Give again, exactly as written, each line of the material below starting at the line that contains "camera: 65 degrees left, 0 degrees up" and ending at the line that contains "vase/violet [365, 308]". Both ends count, and no other line does.

====== Material for the task ======

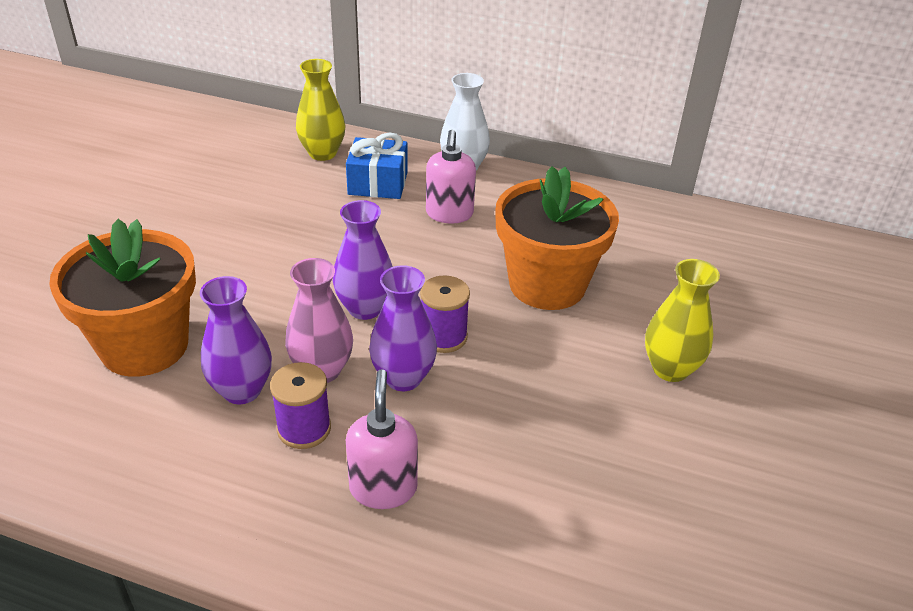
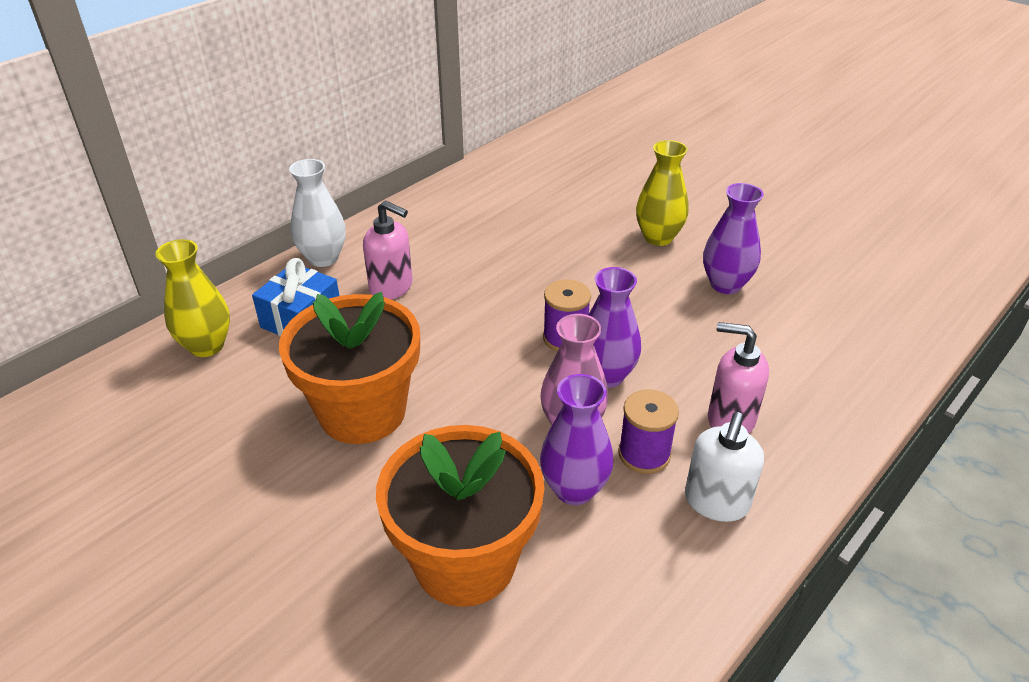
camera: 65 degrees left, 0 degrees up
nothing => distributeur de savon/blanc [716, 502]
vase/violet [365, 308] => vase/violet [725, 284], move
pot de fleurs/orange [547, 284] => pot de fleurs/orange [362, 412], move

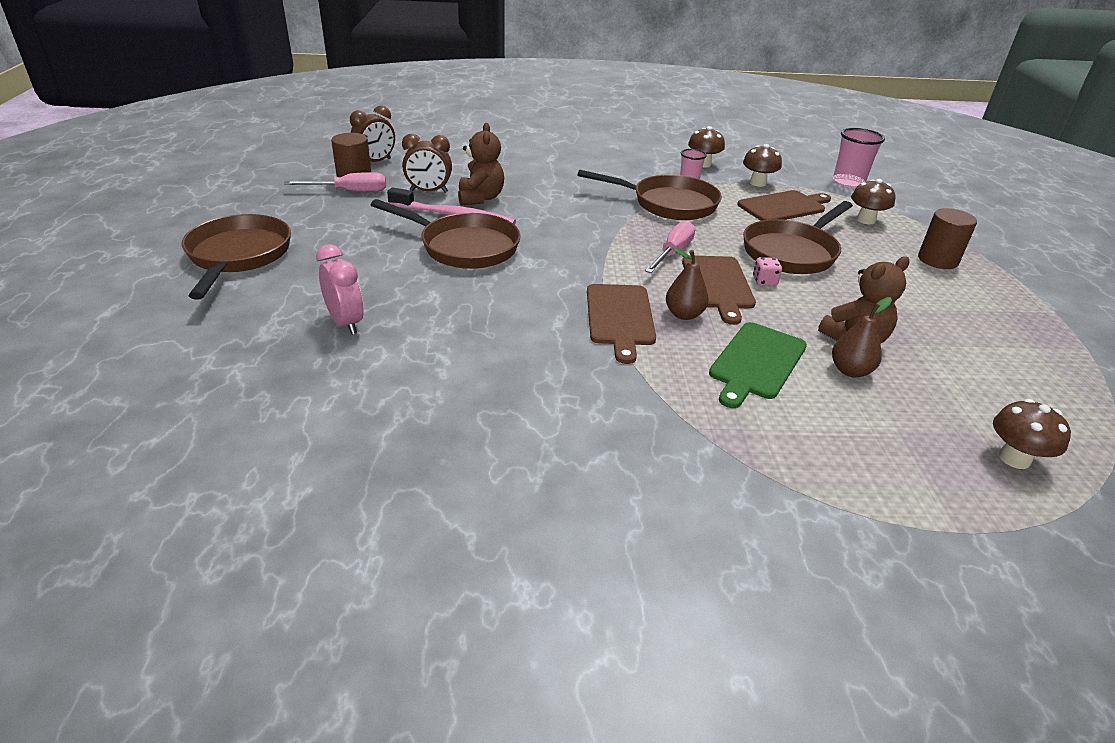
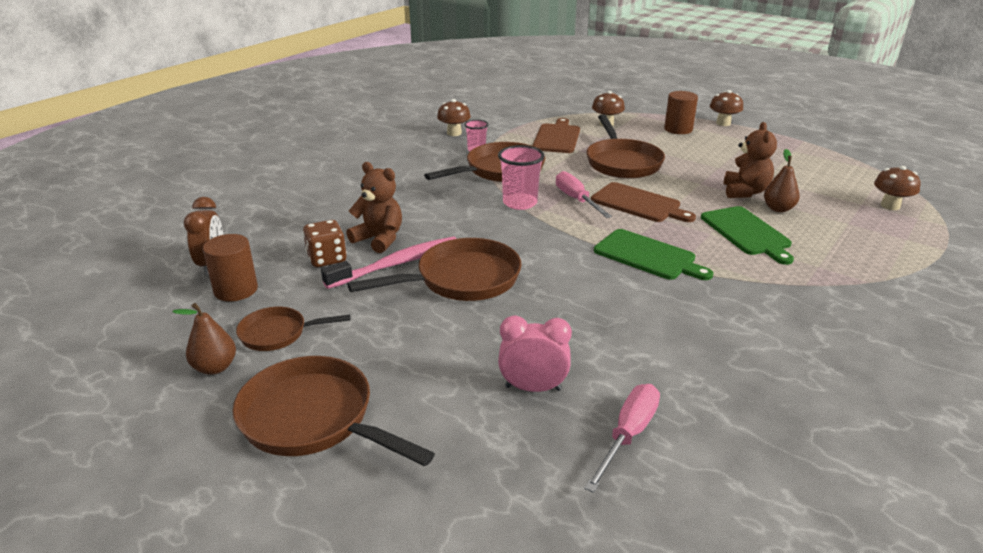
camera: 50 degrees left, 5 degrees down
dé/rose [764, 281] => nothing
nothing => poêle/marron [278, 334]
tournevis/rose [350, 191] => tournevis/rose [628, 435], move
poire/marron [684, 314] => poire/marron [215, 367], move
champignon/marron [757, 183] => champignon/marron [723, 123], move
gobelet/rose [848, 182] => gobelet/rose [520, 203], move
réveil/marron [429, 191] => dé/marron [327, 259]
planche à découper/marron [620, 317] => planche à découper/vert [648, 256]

======
====== Material for the task ======

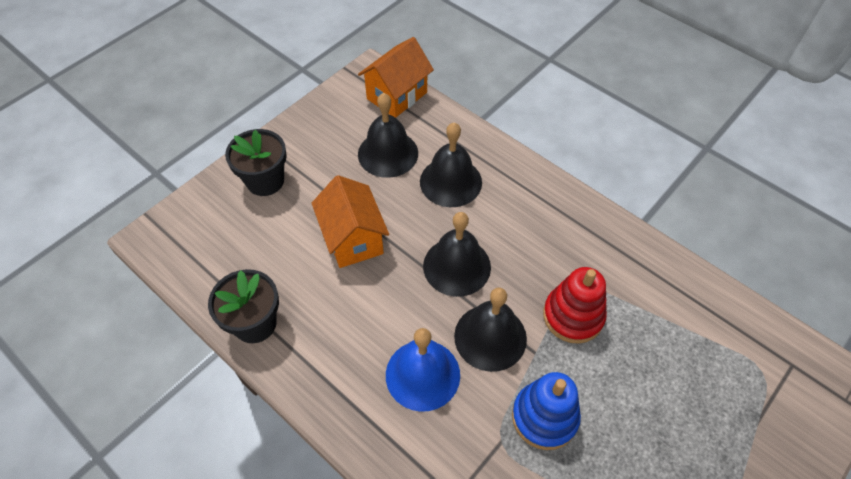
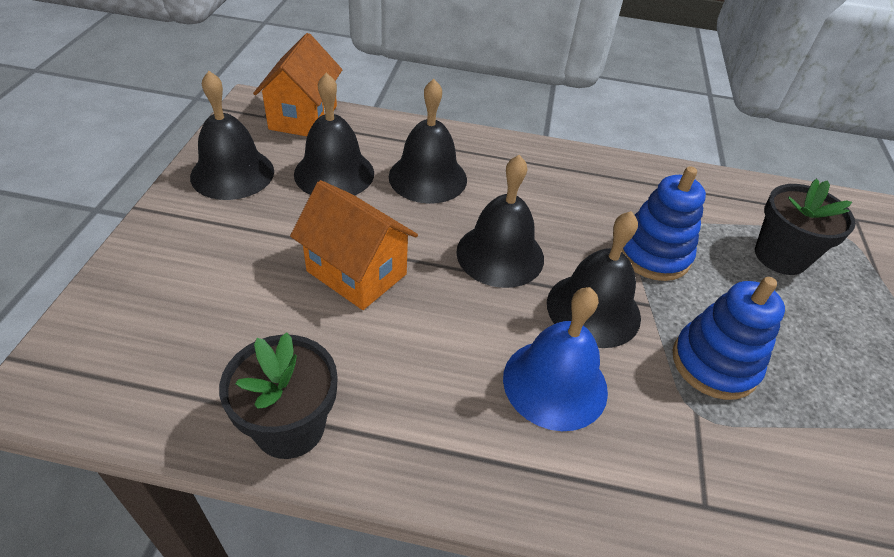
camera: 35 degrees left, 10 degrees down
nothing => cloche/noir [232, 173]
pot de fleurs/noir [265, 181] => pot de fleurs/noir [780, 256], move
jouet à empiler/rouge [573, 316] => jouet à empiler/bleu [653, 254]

======

# Response to this task
camera: 65 degrees left, 0 degrees up
nothing => distributeur de savon/blanc [716, 502]
vase/violet [365, 308] => vase/violet [725, 284], move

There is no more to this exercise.